[The data]

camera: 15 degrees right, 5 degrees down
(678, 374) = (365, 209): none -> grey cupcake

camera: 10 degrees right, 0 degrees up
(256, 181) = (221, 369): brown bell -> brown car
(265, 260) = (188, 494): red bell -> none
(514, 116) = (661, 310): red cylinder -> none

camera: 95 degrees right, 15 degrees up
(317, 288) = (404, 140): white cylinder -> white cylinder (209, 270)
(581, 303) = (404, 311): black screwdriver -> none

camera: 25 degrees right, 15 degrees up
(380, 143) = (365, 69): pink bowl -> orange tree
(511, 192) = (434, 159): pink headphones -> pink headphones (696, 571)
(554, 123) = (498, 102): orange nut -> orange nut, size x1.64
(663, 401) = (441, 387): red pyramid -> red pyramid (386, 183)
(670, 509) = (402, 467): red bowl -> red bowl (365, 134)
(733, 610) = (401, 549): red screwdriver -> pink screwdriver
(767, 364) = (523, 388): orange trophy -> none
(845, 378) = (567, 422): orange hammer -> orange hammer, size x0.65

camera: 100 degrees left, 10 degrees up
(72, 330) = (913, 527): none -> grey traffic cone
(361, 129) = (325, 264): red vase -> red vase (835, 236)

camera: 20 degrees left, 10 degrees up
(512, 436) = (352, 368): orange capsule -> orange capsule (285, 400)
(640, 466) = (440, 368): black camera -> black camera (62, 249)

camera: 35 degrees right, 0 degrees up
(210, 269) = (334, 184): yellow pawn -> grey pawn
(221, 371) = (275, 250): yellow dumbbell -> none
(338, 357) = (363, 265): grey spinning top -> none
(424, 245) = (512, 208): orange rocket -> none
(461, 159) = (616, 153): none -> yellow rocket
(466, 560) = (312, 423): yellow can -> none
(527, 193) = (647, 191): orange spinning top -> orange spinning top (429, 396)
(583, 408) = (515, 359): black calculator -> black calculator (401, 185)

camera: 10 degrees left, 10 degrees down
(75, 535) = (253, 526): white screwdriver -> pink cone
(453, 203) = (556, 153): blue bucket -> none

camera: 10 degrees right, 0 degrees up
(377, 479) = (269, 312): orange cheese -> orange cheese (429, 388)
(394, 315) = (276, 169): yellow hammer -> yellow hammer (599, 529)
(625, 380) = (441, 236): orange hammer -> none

[/The data]

* [What you have to do]: Each entry above needs to be retyped exactly as it appears.

* [Your response]:
camera: 15 degrees right, 5 degrees down
(678, 374) = (365, 209): none -> grey cupcake

camera: 10 degrees right, 0 degrees up
(256, 181) = (221, 369): brown bell -> brown car
(265, 260) = (188, 494): red bell -> none
(514, 116) = (661, 310): red cylinder -> none

camera: 95 degrees right, 15 degrees up
(317, 288) = (404, 140): white cylinder -> white cylinder (209, 270)
(581, 303) = (404, 311): black screwdriver -> none

camera: 25 degrees right, 15 degrees up
(380, 143) = (365, 69): pink bowl -> orange tree
(511, 192) = (434, 159): pink headphones -> pink headphones (696, 571)
(554, 123) = (498, 102): orange nut -> orange nut, size x1.64
(663, 401) = (441, 387): red pyramid -> red pyramid (386, 183)
(670, 509) = (402, 467): red bowl -> red bowl (365, 134)
(733, 610) = (401, 549): red screwdriver -> pink screwdriver
(767, 364) = (523, 388): orange trophy -> none
(845, 378) = (567, 422): orange hammer -> orange hammer, size x0.65

camera: 100 degrees left, 10 degrees up
(72, 330) = (913, 527): none -> grey traffic cone
(361, 129) = (325, 264): red vase -> red vase (835, 236)

camera: 20 degrees left, 10 degrees up
(512, 436) = (352, 368): orange capsule -> orange capsule (285, 400)
(640, 466) = (440, 368): black camera -> black camera (62, 249)

camera: 35 degrees right, 0 degrees up
(210, 269) = (334, 184): yellow pawn -> grey pawn
(221, 371) = (275, 250): yellow dumbbell -> none
(338, 357) = (363, 265): grey spinning top -> none
(424, 245) = (512, 208): orange rocket -> none
(461, 159) = (616, 153): none -> yellow rocket
(466, 560) = (312, 423): yellow can -> none
(527, 193) = (647, 191): orange spinning top -> orange spinning top (429, 396)
(583, 408) = (515, 359): black calculator -> black calculator (401, 185)

camera: 10 degrees left, 10 degrees down
(75, 535) = (253, 526): white screwdriver -> pink cone
(453, 203) = (556, 153): blue bucket -> none

camera: 10 degrees right, 0 degrees up
(377, 479) = (269, 312): orange cheese -> orange cheese (429, 388)
(394, 315) = (276, 169): yellow hammer -> yellow hammer (599, 529)
(625, 380) = (441, 236): orange hammer -> none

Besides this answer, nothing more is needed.